**THE TASK**: An exact copy of every record below is needed, with all pictures removed.

**Saved data entries**:

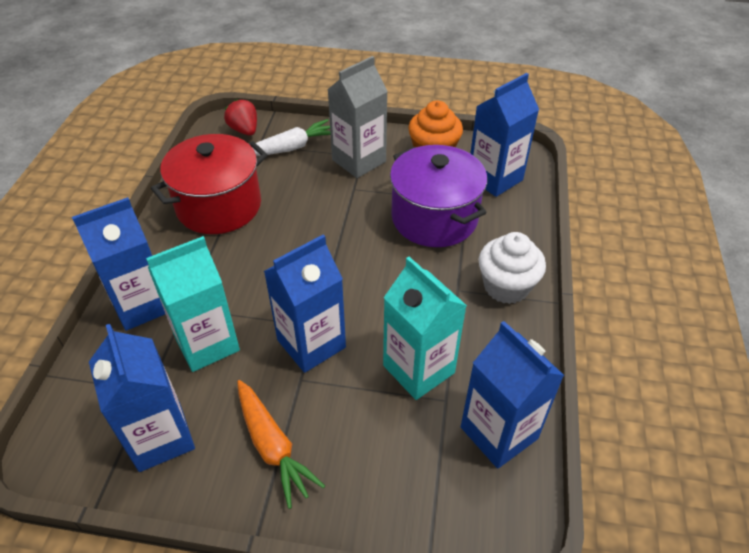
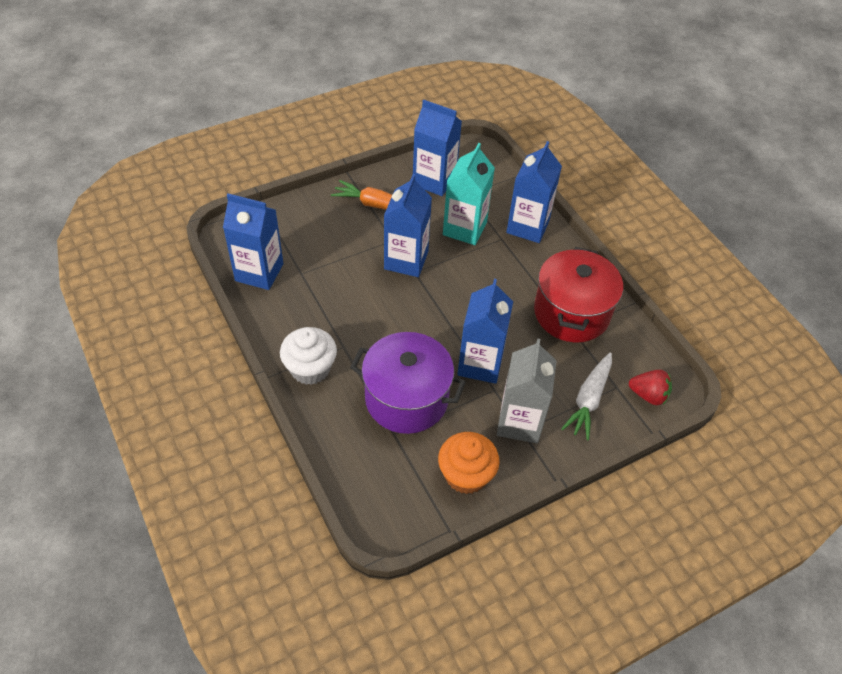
camera: 140 degrees right, 5 degrees up
(418, 369) = (330, 281): turquoise carton -> none
(495, 178) = (388, 476): blue carton -> blue carton (480, 364)

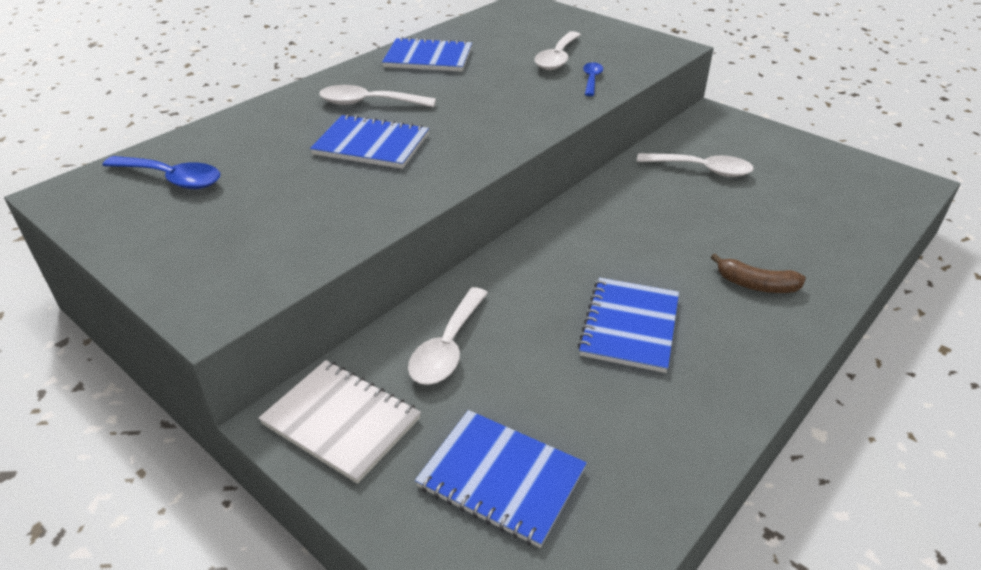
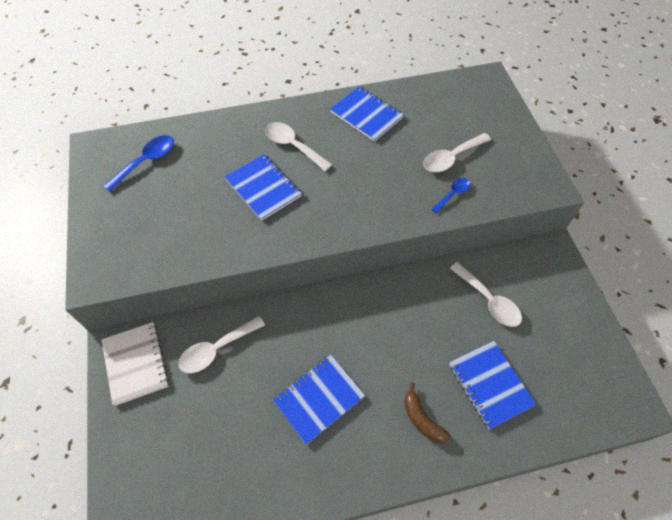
camera: 35 degrees right, 20 degrees up
(171, 179) = (146, 162): blue spoon -> blue spoon turned 105 degrees counterclockwise
(501, 478) = (173, 448): blue notebook -> blue notebook (490, 384)

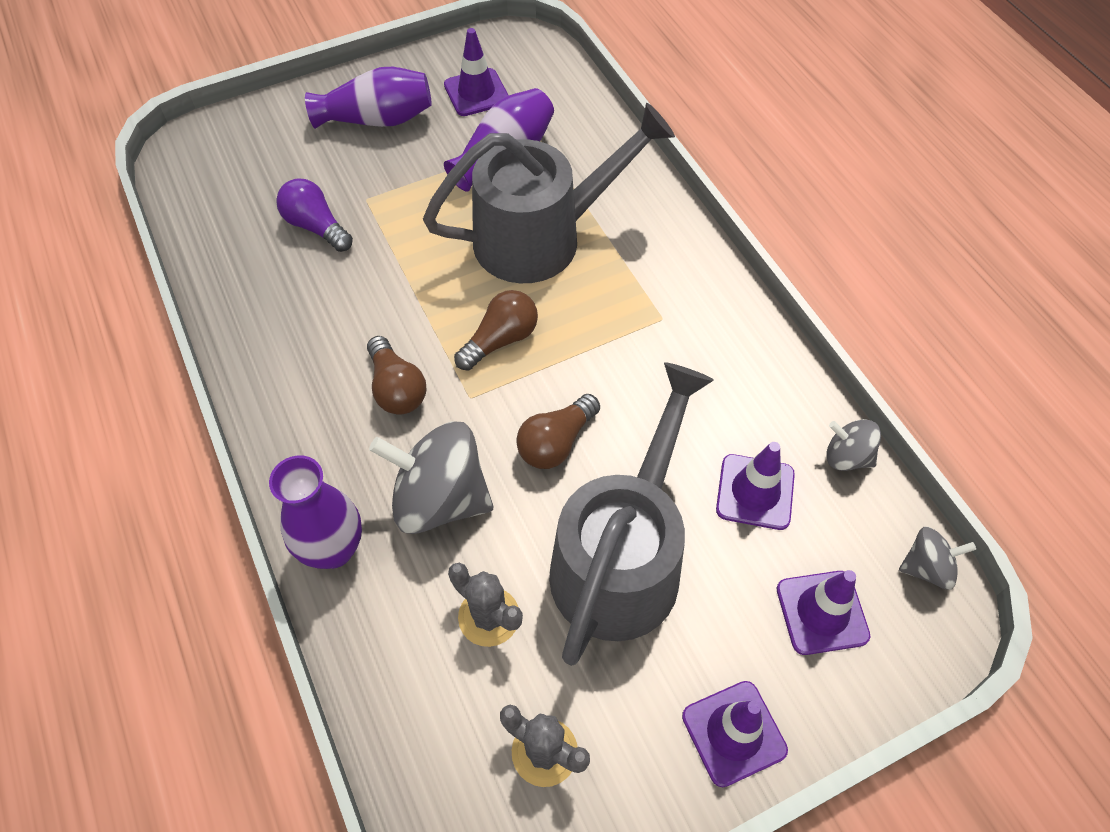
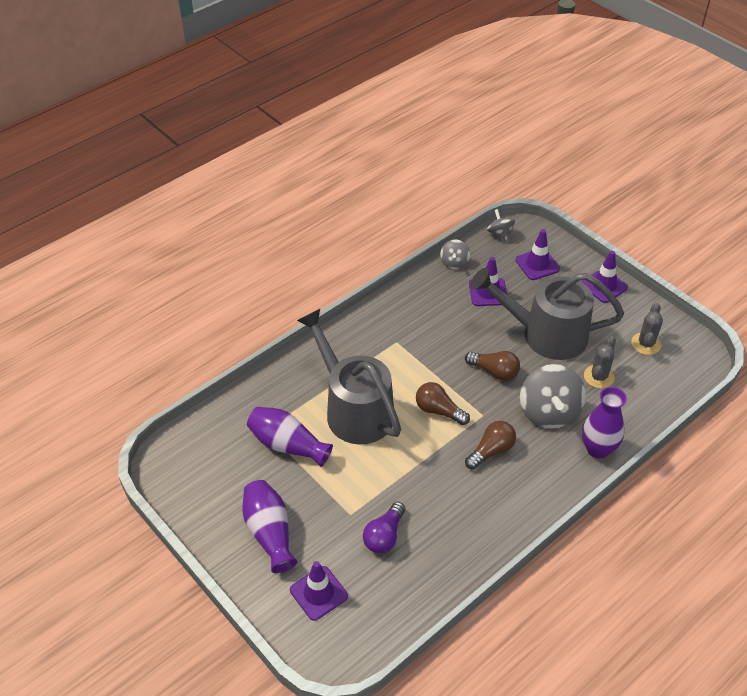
camera: 105 degrees left, 10 degrees down
(476, 93) = (226, 478): purple traffic cone -> purple traffic cone (318, 593)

**SOLUTION**:
camera: 140 degrees right, 5 degrees up
(418, 369) = (330, 281): turquoise carton -> none
(495, 178) = (388, 476): blue carton -> blue carton (480, 364)

camera: 35 degrees right, 20 degrees up
(171, 179) = (146, 162): blue spoon -> blue spoon turned 105 degrees counterclockwise
(501, 478) = (173, 448): blue notebook -> blue notebook (490, 384)

camera: 105 degrees left, 10 degrees down
(476, 93) = (226, 478): purple traffic cone -> purple traffic cone (318, 593)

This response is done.